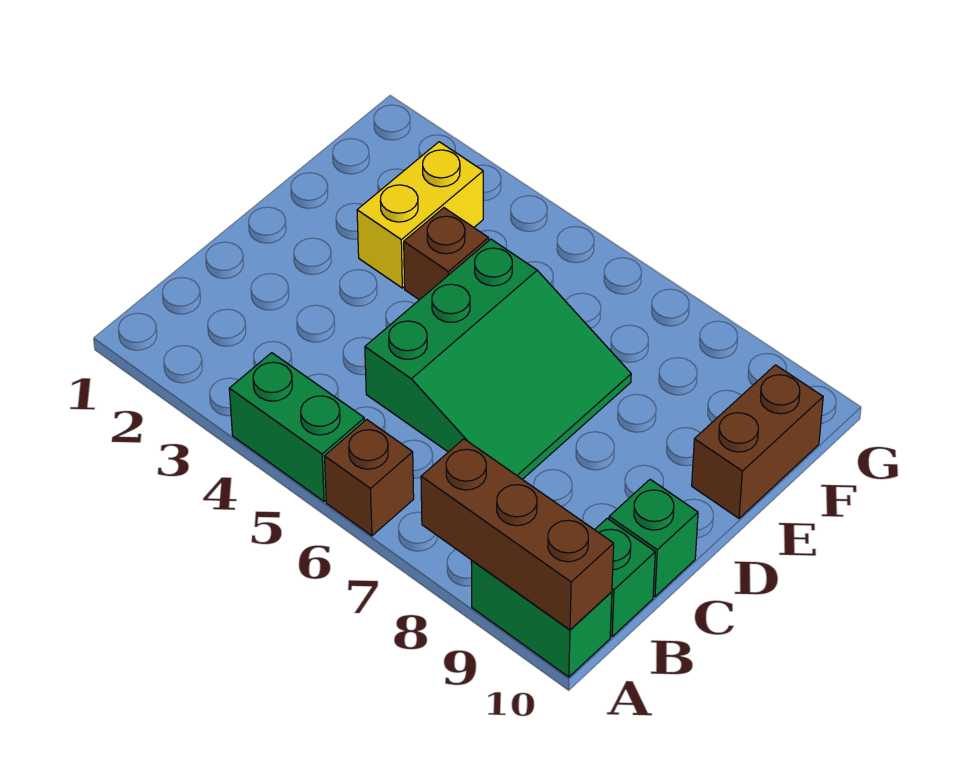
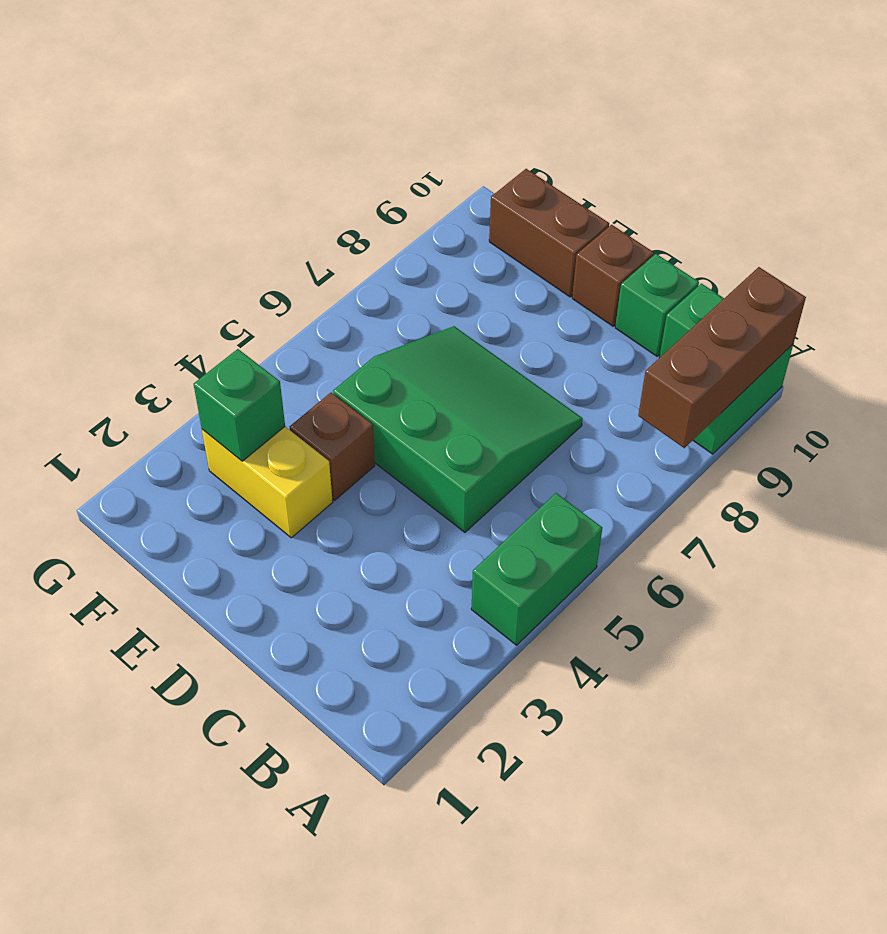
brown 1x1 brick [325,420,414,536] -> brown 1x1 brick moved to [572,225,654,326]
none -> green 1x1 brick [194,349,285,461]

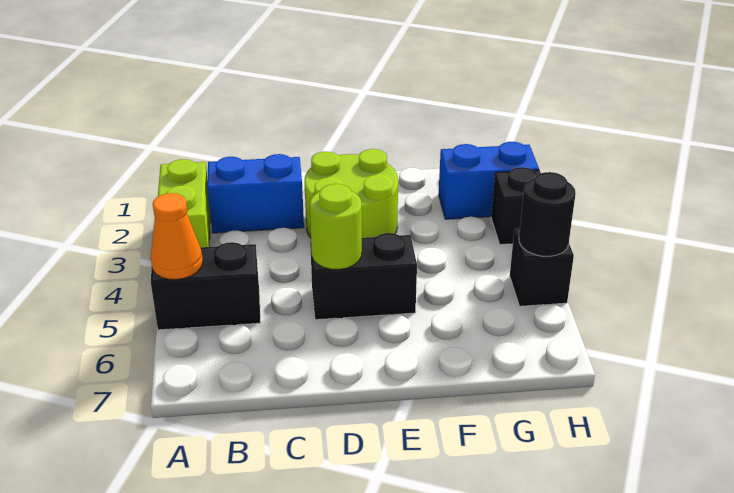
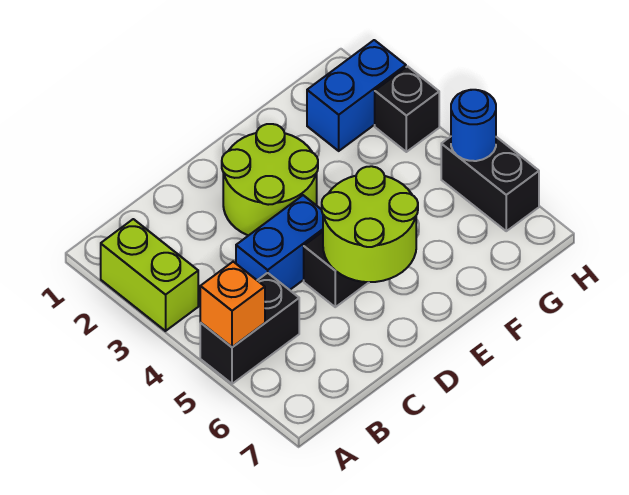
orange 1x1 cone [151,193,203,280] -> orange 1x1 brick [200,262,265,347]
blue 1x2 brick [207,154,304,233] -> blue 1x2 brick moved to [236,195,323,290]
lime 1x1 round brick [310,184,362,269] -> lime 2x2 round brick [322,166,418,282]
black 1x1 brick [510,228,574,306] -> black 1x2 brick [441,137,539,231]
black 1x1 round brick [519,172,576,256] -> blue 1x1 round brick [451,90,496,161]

++++++

Activity ▸ The answer must be the full listing, word for word, with no images in it.

Response below ▸
brown 1x1 brick [325,420,414,536] -> brown 1x1 brick moved to [572,225,654,326]
none -> green 1x1 brick [194,349,285,461]

orange 1x1 cone [151,193,203,280] -> orange 1x1 brick [200,262,265,347]
blue 1x2 brick [207,154,304,233] -> blue 1x2 brick moved to [236,195,323,290]
lime 1x1 round brick [310,184,362,269] -> lime 2x2 round brick [322,166,418,282]
black 1x1 brick [510,228,574,306] -> black 1x2 brick [441,137,539,231]
black 1x1 round brick [519,172,576,256] -> blue 1x1 round brick [451,90,496,161]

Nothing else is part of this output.